#### Brief:
Could you set down every record below exactly as it appears?

#### Data shown:
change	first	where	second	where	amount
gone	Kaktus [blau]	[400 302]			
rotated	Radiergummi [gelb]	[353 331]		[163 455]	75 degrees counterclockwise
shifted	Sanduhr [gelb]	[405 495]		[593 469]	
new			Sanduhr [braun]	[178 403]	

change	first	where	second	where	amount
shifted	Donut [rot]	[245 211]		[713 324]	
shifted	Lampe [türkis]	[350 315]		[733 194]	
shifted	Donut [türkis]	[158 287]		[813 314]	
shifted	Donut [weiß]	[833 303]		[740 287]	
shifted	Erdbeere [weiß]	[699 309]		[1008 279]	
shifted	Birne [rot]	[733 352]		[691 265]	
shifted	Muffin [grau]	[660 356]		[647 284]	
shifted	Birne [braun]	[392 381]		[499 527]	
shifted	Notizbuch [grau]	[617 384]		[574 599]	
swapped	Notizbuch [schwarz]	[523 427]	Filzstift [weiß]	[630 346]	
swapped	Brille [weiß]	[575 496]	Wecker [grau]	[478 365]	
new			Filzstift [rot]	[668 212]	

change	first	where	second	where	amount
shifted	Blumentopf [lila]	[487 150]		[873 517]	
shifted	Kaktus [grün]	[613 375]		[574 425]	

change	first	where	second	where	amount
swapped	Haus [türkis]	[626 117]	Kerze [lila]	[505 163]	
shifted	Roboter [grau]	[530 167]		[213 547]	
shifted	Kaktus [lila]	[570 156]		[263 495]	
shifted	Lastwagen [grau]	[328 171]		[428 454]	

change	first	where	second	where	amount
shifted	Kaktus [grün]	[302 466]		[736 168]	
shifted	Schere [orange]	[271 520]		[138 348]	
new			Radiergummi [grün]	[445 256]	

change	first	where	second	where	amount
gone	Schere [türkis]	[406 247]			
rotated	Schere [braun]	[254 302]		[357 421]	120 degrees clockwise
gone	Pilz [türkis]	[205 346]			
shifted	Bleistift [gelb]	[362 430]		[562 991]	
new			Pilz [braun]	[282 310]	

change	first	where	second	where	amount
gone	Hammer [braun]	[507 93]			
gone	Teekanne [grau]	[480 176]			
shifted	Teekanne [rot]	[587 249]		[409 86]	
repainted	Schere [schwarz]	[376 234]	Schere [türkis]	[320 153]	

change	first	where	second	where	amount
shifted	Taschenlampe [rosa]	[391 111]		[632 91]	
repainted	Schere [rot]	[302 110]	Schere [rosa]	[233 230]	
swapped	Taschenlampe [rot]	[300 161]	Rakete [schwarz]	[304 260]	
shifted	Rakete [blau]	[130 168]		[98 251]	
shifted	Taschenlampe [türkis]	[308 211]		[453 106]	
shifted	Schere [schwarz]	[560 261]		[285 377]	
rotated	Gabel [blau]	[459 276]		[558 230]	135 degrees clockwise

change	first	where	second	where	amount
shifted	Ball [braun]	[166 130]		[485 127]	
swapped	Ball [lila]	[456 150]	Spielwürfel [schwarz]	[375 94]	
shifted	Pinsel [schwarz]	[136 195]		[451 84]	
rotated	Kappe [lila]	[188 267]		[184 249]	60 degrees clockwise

#### Answer space:
change	first	where	second	where	amount
gone	Kaktus [blau]	[400 302]			
rotated	Radiergummi [gelb]	[353 331]		[163 455]	75 degrees counterclockwise
shifted	Sanduhr [gelb]	[405 495]		[593 469]	
new			Sanduhr [braun]	[178 403]	

change	first	where	second	where	amount
shifted	Donut [rot]	[245 211]		[713 324]	
shifted	Lampe [türkis]	[350 315]		[733 194]	
shifted	Donut [türkis]	[158 287]		[813 314]	
shifted	Donut [weiß]	[833 303]		[740 287]	
shifted	Erdbeere [weiß]	[699 309]		[1008 279]	
shifted	Birne [rot]	[733 352]		[691 265]	
shifted	Muffin [grau]	[660 356]		[647 284]	
shifted	Birne [braun]	[392 381]		[499 527]	
shifted	Notizbuch [grau]	[617 384]		[574 599]	
swapped	Notizbuch [schwarz]	[523 427]	Filzstift [weiß]	[630 346]	
swapped	Brille [weiß]	[575 496]	Wecker [grau]	[478 365]	
new			Filzstift [rot]	[668 212]	

change	first	where	second	where	amount
shifted	Blumentopf [lila]	[487 150]		[873 517]	
shifted	Kaktus [grün]	[613 375]		[574 425]	

change	first	where	second	where	amount
swapped	Haus [türkis]	[626 117]	Kerze [lila]	[505 163]	
shifted	Roboter [grau]	[530 167]		[213 547]	
shifted	Kaktus [lila]	[570 156]		[263 495]	
shifted	Lastwagen [grau]	[328 171]		[428 454]	

change	first	where	second	where	amount
shifted	Kaktus [grün]	[302 466]		[736 168]	
shifted	Schere [orange]	[271 520]		[138 348]	
new			Radiergummi [grün]	[445 256]	

change	first	where	second	where	amount
gone	Schere [türkis]	[406 247]			
rotated	Schere [braun]	[254 302]		[357 421]	120 degrees clockwise
gone	Pilz [türkis]	[205 346]			
shifted	Bleistift [gelb]	[362 430]		[562 991]	
new			Pilz [braun]	[282 310]	

change	first	where	second	where	amount
gone	Hammer [braun]	[507 93]			
gone	Teekanne [grau]	[480 176]			
shifted	Teekanne [rot]	[587 249]		[409 86]	
repainted	Schere [schwarz]	[376 234]	Schere [türkis]	[320 153]	

change	first	where	second	where	amount
shifted	Taschenlampe [rosa]	[391 111]		[632 91]	
repainted	Schere [rot]	[302 110]	Schere [rosa]	[233 230]	
swapped	Taschenlampe [rot]	[300 161]	Rakete [schwarz]	[304 260]	
shifted	Rakete [blau]	[130 168]		[98 251]	
shifted	Taschenlampe [türkis]	[308 211]		[453 106]	
shifted	Schere [schwarz]	[560 261]		[285 377]	
rotated	Gabel [blau]	[459 276]		[558 230]	135 degrees clockwise

change	first	where	second	where	amount
shifted	Ball [braun]	[166 130]		[485 127]	
swapped	Ball [lila]	[456 150]	Spielwürfel [schwarz]	[375 94]	
shifted	Pinsel [schwarz]	[136 195]		[451 84]	
rotated	Kappe [lila]	[188 267]		[184 249]	60 degrees clockwise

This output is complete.